Instructions to follow ▸ In the items below, pick out every line that contains the string "kern" and copy each one.

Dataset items
>> Start

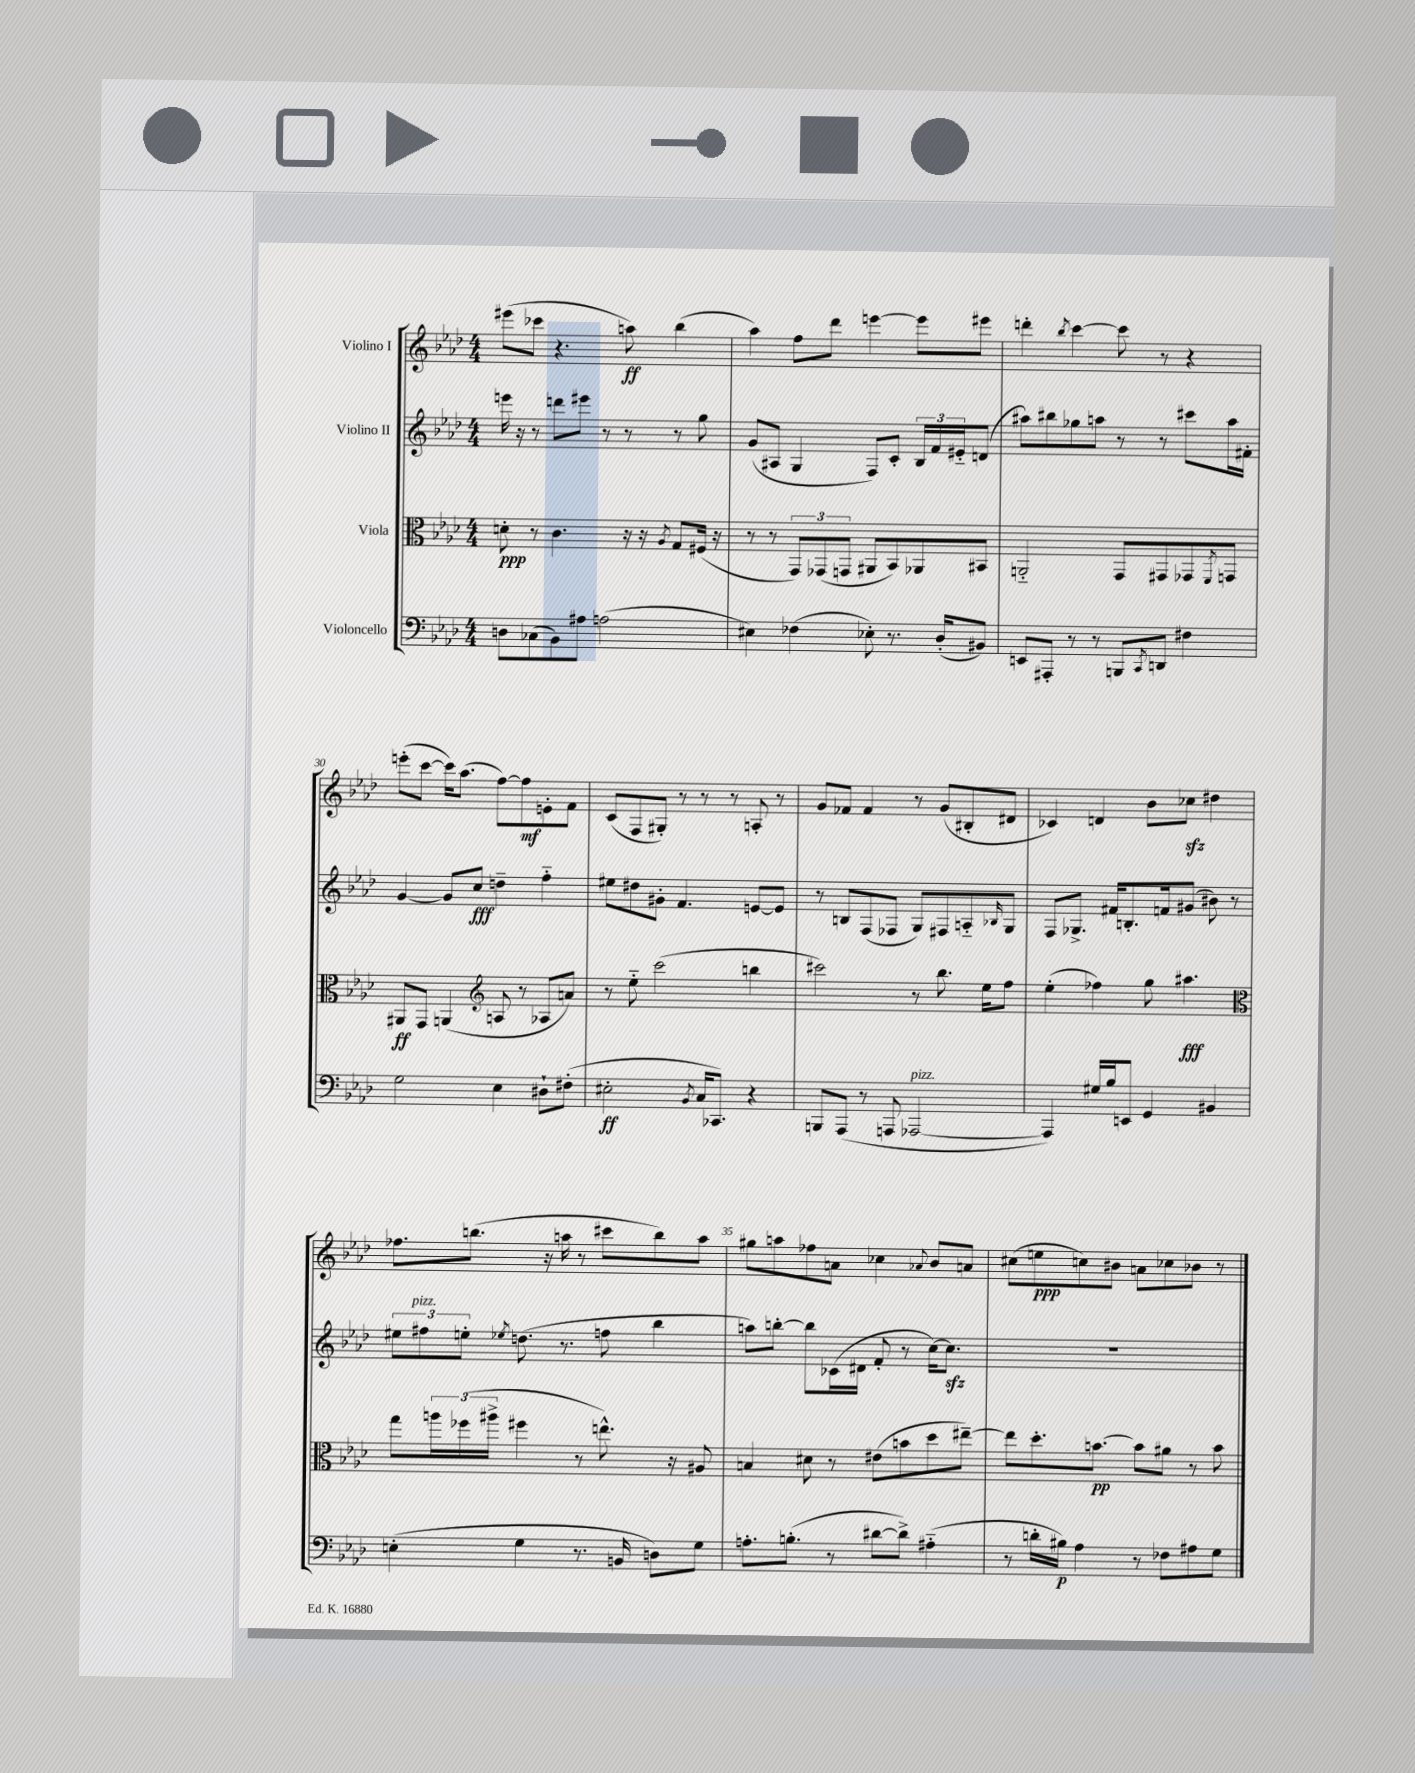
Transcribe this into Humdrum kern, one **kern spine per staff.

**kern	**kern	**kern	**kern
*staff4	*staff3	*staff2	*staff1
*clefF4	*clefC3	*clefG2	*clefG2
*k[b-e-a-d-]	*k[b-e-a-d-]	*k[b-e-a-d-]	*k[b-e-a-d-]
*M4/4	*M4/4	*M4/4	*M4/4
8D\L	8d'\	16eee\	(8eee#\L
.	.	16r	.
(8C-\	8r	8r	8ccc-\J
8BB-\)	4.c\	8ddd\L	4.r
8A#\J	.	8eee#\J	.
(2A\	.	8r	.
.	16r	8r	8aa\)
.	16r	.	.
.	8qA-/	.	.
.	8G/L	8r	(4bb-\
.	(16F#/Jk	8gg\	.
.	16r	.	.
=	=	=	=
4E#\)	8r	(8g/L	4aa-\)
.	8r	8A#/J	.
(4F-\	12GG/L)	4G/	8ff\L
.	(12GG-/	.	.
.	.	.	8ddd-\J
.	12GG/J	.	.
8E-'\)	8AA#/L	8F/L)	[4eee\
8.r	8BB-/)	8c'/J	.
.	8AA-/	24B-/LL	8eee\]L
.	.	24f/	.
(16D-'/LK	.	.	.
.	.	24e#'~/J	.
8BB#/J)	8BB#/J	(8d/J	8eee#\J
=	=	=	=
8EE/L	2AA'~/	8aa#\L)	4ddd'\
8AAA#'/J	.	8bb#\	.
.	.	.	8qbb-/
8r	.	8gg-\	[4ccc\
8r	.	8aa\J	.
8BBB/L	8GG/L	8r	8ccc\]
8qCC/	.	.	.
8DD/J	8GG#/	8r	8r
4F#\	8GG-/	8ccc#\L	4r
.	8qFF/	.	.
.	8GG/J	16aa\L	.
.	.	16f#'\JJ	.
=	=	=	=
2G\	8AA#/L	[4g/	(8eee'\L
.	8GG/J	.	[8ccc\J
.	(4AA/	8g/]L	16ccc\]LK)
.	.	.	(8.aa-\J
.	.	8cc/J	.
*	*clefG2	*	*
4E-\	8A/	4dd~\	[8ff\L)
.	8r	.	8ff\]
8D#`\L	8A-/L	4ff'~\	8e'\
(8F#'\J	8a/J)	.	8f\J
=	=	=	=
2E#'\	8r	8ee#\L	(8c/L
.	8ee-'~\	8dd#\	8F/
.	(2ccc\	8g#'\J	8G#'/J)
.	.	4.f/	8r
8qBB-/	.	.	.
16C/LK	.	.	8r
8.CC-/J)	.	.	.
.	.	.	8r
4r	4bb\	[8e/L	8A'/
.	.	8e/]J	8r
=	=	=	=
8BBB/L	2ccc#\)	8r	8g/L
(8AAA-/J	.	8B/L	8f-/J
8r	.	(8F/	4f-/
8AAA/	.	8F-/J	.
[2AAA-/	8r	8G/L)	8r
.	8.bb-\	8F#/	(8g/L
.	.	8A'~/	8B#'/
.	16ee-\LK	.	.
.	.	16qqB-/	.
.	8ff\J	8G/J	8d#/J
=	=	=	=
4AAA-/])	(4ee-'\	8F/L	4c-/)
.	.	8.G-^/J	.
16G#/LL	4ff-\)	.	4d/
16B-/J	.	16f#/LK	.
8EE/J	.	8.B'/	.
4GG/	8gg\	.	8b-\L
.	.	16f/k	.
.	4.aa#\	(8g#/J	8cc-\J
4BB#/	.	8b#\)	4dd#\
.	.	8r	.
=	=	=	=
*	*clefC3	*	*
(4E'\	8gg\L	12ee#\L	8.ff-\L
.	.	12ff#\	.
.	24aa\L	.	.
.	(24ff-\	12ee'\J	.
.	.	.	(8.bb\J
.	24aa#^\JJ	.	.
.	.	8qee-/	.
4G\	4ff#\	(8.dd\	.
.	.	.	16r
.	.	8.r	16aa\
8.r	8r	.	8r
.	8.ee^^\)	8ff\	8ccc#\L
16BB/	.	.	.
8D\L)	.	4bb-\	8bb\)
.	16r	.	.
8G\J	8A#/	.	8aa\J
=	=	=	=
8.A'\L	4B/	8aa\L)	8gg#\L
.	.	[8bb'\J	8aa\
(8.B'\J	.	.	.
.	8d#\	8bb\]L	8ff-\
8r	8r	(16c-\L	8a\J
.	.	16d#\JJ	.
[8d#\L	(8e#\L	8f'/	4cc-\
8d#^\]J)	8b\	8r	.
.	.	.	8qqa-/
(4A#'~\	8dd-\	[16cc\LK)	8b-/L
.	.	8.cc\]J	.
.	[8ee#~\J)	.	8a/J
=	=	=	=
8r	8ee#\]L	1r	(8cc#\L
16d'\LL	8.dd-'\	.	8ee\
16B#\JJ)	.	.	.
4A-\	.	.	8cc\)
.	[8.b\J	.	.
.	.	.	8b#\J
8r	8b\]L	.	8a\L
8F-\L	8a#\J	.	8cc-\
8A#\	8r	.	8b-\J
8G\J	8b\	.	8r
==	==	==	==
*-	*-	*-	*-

>> End

Final result ▸
Transcribe this into Humdrum kern, one **kern spine per staff.
**kern	**kern	**kern	**kern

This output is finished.